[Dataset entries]

::::

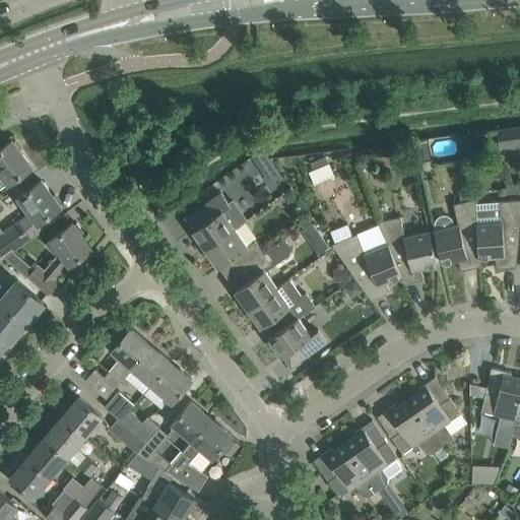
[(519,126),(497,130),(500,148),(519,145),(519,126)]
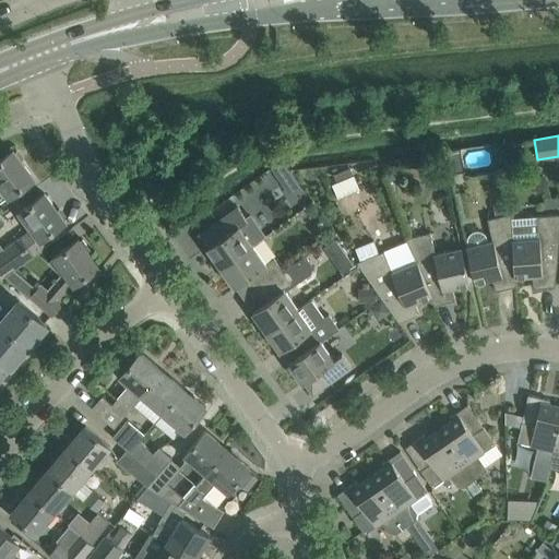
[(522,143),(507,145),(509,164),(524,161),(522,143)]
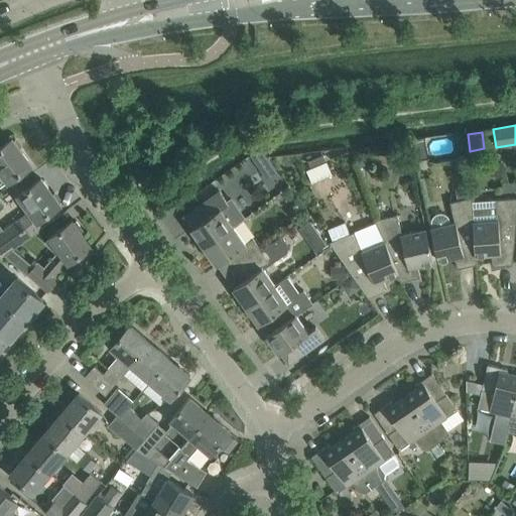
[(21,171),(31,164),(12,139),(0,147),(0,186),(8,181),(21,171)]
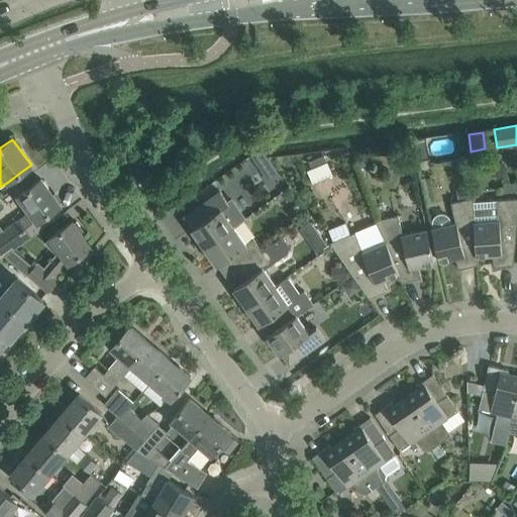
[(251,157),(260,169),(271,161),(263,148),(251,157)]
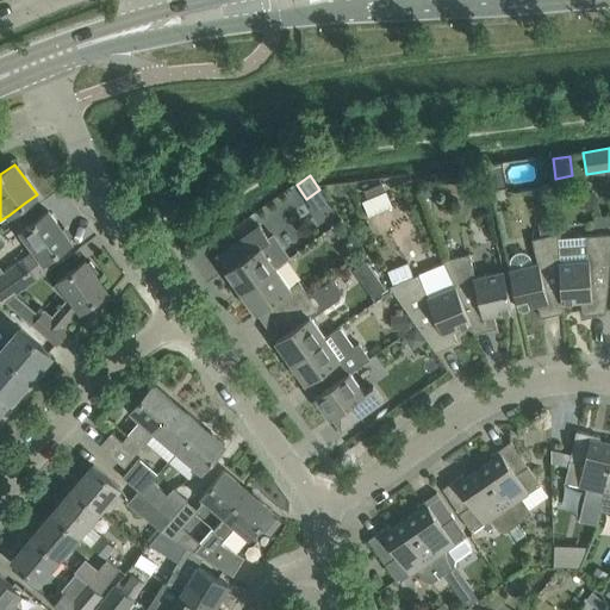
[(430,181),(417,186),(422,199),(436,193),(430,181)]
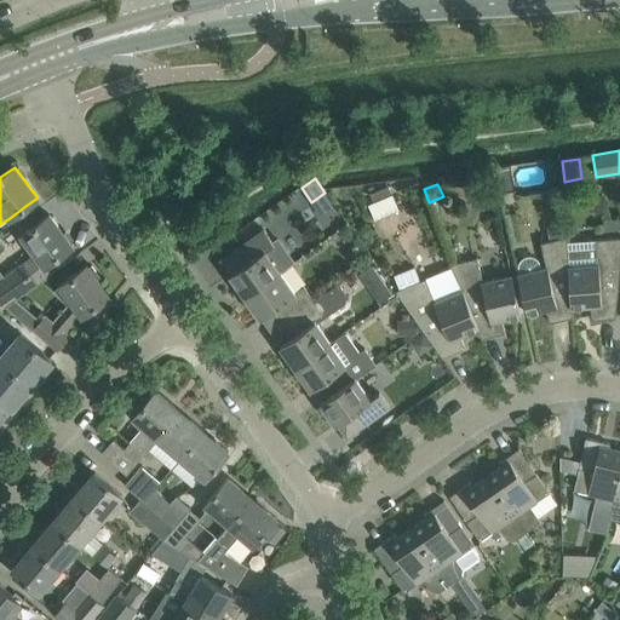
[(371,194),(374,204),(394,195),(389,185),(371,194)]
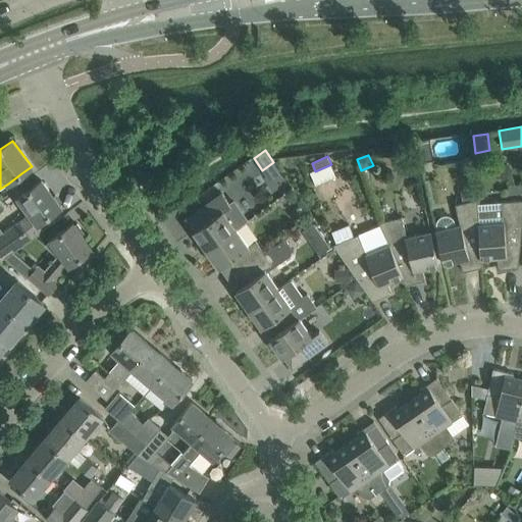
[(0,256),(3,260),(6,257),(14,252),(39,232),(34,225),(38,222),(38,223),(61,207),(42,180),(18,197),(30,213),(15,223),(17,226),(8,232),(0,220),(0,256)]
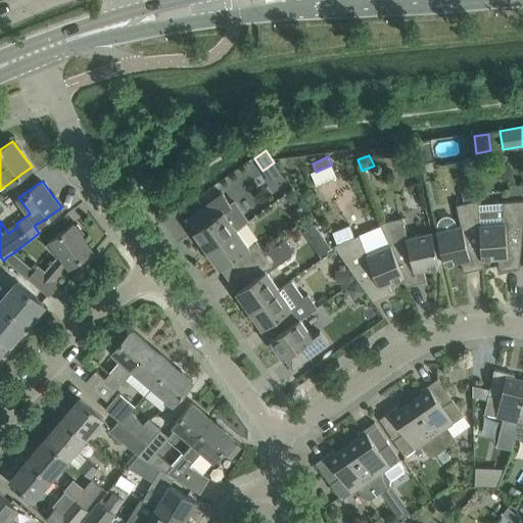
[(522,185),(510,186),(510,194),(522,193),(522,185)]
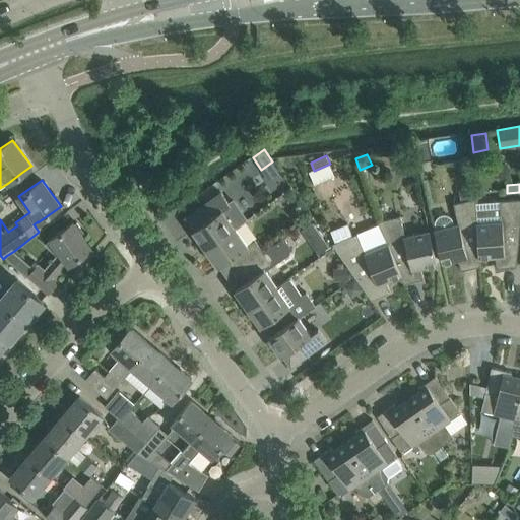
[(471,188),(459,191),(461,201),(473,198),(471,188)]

::::

> _EXERCISE REQUIREMENTS_
Give back every entry in its exact wording, leaving the pictures out.

> _TASK SOLUTION_
[(519,126),(497,130),(500,148),(519,145),(519,126)]
[(522,143),(507,145),(509,164),(524,161),(522,143)]
[(21,171),(31,164),(12,139),(0,147),(0,186),(8,181),(21,171)]
[(251,157),(260,169),(271,161),(263,148),(251,157)]
[(430,181),(417,186),(422,199),(436,193),(430,181)]
[(371,194),(374,204),(394,195),(389,185),(371,194)]
[(0,256),(3,260),(6,257),(14,252),(39,232),(34,225),(38,222),(38,223),(61,207),(42,180),(18,197),(30,213),(15,223),(17,226),(8,232),(0,220),(0,256)]
[(522,185),(510,186),(510,194),(522,193),(522,185)]
[(471,188),(459,191),(461,201),(473,198),(471,188)]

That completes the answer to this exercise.